* **Records provided**:
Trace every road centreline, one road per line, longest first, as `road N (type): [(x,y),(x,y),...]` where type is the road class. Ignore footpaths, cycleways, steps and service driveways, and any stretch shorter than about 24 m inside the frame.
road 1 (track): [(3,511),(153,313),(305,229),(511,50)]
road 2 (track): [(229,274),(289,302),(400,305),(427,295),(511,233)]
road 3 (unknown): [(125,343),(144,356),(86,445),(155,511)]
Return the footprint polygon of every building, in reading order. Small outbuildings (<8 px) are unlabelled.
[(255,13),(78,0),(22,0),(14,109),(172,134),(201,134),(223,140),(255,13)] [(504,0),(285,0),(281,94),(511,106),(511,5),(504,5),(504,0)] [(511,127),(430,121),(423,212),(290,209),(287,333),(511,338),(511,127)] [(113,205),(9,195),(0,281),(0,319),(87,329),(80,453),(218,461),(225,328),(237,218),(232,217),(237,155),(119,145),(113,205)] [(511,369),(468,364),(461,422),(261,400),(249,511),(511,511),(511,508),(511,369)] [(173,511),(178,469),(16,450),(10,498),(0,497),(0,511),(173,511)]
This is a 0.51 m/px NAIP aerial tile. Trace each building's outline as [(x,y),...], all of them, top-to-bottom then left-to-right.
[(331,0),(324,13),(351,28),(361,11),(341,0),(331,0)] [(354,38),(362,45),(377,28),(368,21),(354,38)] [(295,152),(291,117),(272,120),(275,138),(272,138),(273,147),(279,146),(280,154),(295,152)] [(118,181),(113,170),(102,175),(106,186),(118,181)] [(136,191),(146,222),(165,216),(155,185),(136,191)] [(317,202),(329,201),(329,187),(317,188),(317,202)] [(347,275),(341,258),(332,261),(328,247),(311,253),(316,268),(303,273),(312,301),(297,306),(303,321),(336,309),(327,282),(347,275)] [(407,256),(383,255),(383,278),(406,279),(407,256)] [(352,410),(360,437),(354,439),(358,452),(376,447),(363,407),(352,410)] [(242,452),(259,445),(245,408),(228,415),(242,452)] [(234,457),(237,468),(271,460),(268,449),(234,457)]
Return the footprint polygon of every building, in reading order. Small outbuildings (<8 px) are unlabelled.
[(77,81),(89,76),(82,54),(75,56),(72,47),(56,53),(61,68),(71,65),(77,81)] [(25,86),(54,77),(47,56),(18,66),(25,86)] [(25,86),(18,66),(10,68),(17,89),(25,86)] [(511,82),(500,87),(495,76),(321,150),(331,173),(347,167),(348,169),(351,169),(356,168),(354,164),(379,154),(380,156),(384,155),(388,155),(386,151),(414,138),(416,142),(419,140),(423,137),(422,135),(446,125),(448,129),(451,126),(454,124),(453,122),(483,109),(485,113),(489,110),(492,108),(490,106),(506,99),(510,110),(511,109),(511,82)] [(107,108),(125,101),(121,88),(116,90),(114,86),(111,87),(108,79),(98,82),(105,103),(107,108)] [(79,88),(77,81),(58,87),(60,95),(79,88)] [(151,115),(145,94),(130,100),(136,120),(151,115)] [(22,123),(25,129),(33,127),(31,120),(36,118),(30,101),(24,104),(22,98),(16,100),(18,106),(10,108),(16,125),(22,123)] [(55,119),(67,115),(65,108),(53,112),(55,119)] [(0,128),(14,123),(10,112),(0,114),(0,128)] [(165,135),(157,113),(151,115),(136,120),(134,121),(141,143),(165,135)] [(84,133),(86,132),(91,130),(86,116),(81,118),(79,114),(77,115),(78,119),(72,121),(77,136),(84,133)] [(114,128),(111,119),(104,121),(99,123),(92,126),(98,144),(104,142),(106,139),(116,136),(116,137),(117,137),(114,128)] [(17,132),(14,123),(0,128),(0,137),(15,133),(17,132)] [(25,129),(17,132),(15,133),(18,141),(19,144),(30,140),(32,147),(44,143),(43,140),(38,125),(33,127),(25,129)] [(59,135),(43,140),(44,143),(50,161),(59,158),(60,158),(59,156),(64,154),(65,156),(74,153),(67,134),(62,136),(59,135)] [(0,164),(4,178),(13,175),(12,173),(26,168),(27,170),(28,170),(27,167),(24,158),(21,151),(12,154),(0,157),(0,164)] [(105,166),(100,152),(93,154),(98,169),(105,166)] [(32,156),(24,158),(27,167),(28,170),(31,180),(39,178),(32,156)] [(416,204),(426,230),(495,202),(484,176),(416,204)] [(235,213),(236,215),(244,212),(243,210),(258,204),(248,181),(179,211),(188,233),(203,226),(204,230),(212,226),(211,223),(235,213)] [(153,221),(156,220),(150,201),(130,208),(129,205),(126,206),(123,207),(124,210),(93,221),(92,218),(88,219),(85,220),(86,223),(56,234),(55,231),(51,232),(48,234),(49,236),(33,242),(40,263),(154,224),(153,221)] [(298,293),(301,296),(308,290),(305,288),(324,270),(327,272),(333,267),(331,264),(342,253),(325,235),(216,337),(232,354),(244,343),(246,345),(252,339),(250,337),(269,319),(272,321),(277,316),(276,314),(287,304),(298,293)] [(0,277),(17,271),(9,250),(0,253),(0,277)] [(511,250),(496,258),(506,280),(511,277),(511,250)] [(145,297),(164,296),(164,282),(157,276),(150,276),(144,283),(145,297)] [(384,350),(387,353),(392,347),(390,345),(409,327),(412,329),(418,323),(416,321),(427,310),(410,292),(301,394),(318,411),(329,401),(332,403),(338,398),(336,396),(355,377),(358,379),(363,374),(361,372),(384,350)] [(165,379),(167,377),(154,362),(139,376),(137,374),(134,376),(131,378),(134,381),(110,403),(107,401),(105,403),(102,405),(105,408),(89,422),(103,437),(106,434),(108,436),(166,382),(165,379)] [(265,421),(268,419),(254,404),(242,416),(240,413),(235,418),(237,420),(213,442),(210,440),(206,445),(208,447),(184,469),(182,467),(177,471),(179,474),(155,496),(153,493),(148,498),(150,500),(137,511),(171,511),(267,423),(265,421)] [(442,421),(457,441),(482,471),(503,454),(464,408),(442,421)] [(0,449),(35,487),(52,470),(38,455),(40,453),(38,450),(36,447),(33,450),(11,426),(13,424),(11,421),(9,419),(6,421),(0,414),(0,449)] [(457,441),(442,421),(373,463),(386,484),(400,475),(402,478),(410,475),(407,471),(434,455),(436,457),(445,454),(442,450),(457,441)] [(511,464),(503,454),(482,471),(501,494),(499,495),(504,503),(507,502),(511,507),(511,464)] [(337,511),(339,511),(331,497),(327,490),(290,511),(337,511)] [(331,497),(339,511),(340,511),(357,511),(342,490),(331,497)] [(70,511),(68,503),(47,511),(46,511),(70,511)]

* **Task prompt**: Copy out all of the rows above word for word, keeping each line and its order unchanged.

* **Task response**:
Trace every road centreline, one road per line, longest first, as `road N (type): [(x,y),(x,y),...]` where type is the road class. Ignore footpaths, cycleways, steps and service driveways, and any stretch shorter than about 24 m inside the frame.
road 1 (track): [(3,511),(153,313),(305,229),(511,50)]
road 2 (track): [(229,274),(289,302),(400,305),(427,295),(511,233)]
road 3 (unknown): [(125,343),(144,356),(86,445),(155,511)]
Return the footprint polygon of every building, in reading order. Small outbuildings (<8 px) are unlabelled.
[(255,13),(78,0),(22,0),(14,109),(172,134),(201,134),(223,140),(255,13)] [(504,0),(285,0),(281,94),(511,106),(511,5),(504,5),(504,0)] [(511,127),(430,121),(423,212),(290,209),(287,333),(511,338),(511,127)] [(113,205),(9,195),(0,281),(0,319),(87,329),(80,453),(218,461),(225,328),(237,218),(232,217),(237,155),(119,145),(113,205)] [(511,369),(468,364),(461,422),(261,400),(249,511),(511,511),(511,508),(511,369)] [(173,511),(178,469),(16,450),(10,498),(0,497),(0,511),(173,511)]
This is a 0.51 m/px NAIP aerial tile. Trace each building's outline as [(x,y),...], all of them, top-to-bottom then left-to-right.
[(331,0),(324,13),(351,28),(361,11),(341,0),(331,0)] [(354,38),(362,45),(377,28),(368,21),(354,38)] [(295,152),(291,117),(272,120),(275,138),(272,138),(273,147),(279,146),(280,154),(295,152)] [(118,181),(113,170),(102,175),(106,186),(118,181)] [(136,191),(146,222),(165,216),(155,185),(136,191)] [(317,202),(329,201),(329,187),(317,188),(317,202)] [(347,275),(341,258),(332,261),(328,247),(311,253),(316,268),(303,273),(312,301),(297,306),(303,321),(336,309),(327,282),(347,275)] [(407,256),(383,255),(383,278),(406,279),(407,256)] [(352,410),(360,437),(354,439),(358,452),(376,447),(363,407),(352,410)] [(242,452),(259,445),(245,408),(228,415),(242,452)] [(234,457),(237,468),(271,460),(268,449),(234,457)]
Return the footprint polygon of every building, in reading order. Small outbuildings (<8 px) are unlabelled.
[(77,81),(89,76),(82,54),(75,56),(72,47),(56,53),(61,68),(71,65),(77,81)] [(25,86),(54,77),(47,56),(18,66),(25,86)] [(25,86),(18,66),(10,68),(17,89),(25,86)] [(511,82),(500,87),(495,76),(321,150),(331,173),(347,167),(348,169),(351,169),(356,168),(354,164),(379,154),(380,156),(384,155),(388,155),(386,151),(414,138),(416,142),(419,140),(423,137),(422,135),(446,125),(448,129),(451,126),(454,124),(453,122),(483,109),(485,113),(489,110),(492,108),(490,106),(506,99),(510,110),(511,109),(511,82)] [(107,108),(125,101),(121,88),(116,90),(114,86),(111,87),(108,79),(98,82),(105,103),(107,108)] [(79,88),(77,81),(58,87),(60,95),(79,88)] [(151,115),(145,94),(130,100),(136,120),(151,115)] [(22,123),(25,129),(33,127),(31,120),(36,118),(30,101),(24,104),(22,98),(16,100),(18,106),(10,108),(16,125),(22,123)] [(55,119),(67,115),(65,108),(53,112),(55,119)] [(0,128),(14,123),(10,112),(0,114),(0,128)] [(165,135),(157,113),(151,115),(136,120),(134,121),(141,143),(165,135)] [(84,133),(86,132),(91,130),(86,116),(81,118),(79,114),(77,115),(78,119),(72,121),(77,136),(84,133)] [(114,128),(111,119),(104,121),(99,123),(92,126),(98,144),(104,142),(106,139),(116,136),(116,137),(117,137),(114,128)] [(17,132),(14,123),(0,128),(0,137),(15,133),(17,132)] [(25,129),(17,132),(15,133),(18,141),(19,144),(30,140),(32,147),(44,143),(43,140),(38,125),(33,127),(25,129)] [(59,135),(43,140),(44,143),(50,161),(59,158),(60,158),(59,156),(64,154),(65,156),(74,153),(67,134),(62,136),(59,135)] [(0,164),(4,178),(13,175),(12,173),(26,168),(27,170),(28,170),(27,167),(24,158),(21,151),(12,154),(0,157),(0,164)] [(105,166),(100,152),(93,154),(98,169),(105,166)] [(32,156),(24,158),(27,167),(28,170),(31,180),(39,178),(32,156)] [(416,204),(426,230),(495,202),(484,176),(416,204)] [(235,213),(236,215),(244,212),(243,210),(258,204),(248,181),(179,211),(188,233),(203,226),(204,230),(212,226),(211,223),(235,213)] [(153,221),(156,220),(150,201),(130,208),(129,205),(126,206),(123,207),(124,210),(93,221),(92,218),(88,219),(85,220),(86,223),(56,234),(55,231),(51,232),(48,234),(49,236),(33,242),(40,263),(154,224),(153,221)] [(298,293),(301,296),(308,290),(305,288),(324,270),(327,272),(333,267),(331,264),(342,253),(325,235),(216,337),(232,354),(244,343),(246,345),(252,339),(250,337),(269,319),(272,321),(277,316),(276,314),(287,304),(298,293)] [(0,277),(17,271),(9,250),(0,253),(0,277)] [(511,250),(496,258),(506,280),(511,277),(511,250)] [(145,297),(164,296),(164,282),(157,276),(150,276),(144,283),(145,297)] [(384,350),(387,353),(392,347),(390,345),(409,327),(412,329),(418,323),(416,321),(427,310),(410,292),(301,394),(318,411),(329,401),(332,403),(338,398),(336,396),(355,377),(358,379),(363,374),(361,372),(384,350)] [(165,379),(167,377),(154,362),(139,376),(137,374),(134,376),(131,378),(134,381),(110,403),(107,401),(105,403),(102,405),(105,408),(89,422),(103,437),(106,434),(108,436),(166,382),(165,379)] [(265,421),(268,419),(254,404),(242,416),(240,413),(235,418),(237,420),(213,442),(210,440),(206,445),(208,447),(184,469),(182,467),(177,471),(179,474),(155,496),(153,493),(148,498),(150,500),(137,511),(171,511),(267,423),(265,421)] [(442,421),(457,441),(482,471),(503,454),(464,408),(442,421)] [(0,449),(35,487),(52,470),(38,455),(40,453),(38,450),(36,447),(33,450),(11,426),(13,424),(11,421),(9,419),(6,421),(0,414),(0,449)] [(457,441),(442,421),(373,463),(386,484),(400,475),(402,478),(410,475),(407,471),(434,455),(436,457),(445,454),(442,450),(457,441)] [(511,464),(503,454),(482,471),(501,494),(499,495),(504,503),(507,502),(511,507),(511,464)] [(337,511),(339,511),(331,497),(327,490),(290,511),(337,511)] [(331,497),(339,511),(340,511),(357,511),(342,490),(331,497)] [(70,511),(68,503),(47,511),(46,511),(70,511)]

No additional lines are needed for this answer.